Task objective:
Copy exactly the stretch of data below from the line with "camera (cobalt) |" through the line with "degrees counterclockwise |", including both of those lines.

Supplied data:
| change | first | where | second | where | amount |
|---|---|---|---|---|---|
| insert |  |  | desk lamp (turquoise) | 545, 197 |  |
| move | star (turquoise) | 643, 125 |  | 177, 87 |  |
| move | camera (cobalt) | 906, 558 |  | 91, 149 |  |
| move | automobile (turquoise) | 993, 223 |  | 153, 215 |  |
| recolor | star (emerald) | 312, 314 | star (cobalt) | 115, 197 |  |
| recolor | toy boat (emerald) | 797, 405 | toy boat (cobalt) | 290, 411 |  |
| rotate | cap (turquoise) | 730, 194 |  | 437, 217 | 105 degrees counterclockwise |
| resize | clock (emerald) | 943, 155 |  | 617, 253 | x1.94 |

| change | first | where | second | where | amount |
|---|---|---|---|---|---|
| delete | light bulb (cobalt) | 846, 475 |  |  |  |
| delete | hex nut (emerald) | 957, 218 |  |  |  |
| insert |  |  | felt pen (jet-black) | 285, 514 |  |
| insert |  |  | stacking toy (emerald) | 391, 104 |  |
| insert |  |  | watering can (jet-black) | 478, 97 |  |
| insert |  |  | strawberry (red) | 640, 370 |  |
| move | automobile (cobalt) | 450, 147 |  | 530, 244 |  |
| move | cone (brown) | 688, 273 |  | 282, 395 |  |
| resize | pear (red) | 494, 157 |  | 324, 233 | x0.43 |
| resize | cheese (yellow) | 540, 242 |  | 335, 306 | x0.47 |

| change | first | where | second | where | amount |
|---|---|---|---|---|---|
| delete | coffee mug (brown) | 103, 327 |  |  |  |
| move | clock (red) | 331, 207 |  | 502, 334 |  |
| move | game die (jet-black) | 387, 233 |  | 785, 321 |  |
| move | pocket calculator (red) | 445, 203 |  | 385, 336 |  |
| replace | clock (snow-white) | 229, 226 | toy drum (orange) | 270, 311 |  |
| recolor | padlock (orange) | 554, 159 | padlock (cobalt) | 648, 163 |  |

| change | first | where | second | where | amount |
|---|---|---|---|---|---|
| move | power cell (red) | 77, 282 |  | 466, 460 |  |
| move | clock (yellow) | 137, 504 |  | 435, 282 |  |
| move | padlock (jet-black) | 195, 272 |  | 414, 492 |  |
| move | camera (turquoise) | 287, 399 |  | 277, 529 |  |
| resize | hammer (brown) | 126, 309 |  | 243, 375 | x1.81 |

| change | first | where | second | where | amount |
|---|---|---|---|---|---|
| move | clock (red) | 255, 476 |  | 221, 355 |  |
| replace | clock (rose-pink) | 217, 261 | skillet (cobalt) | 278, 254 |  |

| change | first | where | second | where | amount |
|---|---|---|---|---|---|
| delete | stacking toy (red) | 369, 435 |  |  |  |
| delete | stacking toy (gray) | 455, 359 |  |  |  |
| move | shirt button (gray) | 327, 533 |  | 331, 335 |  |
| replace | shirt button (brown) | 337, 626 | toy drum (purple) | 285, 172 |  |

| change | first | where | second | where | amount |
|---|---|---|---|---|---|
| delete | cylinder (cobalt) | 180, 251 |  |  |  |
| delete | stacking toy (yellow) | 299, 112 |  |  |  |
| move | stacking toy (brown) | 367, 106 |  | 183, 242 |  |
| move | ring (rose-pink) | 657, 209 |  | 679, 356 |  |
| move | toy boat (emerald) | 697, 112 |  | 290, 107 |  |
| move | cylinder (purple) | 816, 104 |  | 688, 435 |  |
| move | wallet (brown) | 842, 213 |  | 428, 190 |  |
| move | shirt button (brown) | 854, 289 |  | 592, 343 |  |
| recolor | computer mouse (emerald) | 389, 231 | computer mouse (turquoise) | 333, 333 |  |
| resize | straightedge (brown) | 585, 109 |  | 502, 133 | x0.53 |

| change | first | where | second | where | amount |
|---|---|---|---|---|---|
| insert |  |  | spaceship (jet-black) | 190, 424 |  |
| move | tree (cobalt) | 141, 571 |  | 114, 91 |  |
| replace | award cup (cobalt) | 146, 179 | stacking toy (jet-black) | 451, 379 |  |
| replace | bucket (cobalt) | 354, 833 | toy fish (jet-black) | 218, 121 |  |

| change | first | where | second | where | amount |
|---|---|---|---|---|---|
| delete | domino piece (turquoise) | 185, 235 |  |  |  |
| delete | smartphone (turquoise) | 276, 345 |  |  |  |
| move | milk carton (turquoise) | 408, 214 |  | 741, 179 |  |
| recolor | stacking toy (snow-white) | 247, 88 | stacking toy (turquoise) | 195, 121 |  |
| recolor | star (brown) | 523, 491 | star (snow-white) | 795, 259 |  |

Exercise answer:
| move | camera (cobalt) | 906, 558 |  | 91, 149 |  |
| move | automobile (turquoise) | 993, 223 |  | 153, 215 |  |
| recolor | star (emerald) | 312, 314 | star (cobalt) | 115, 197 |  |
| recolor | toy boat (emerald) | 797, 405 | toy boat (cobalt) | 290, 411 |  |
| rotate | cap (turquoise) | 730, 194 |  | 437, 217 | 105 degrees counterclockwise |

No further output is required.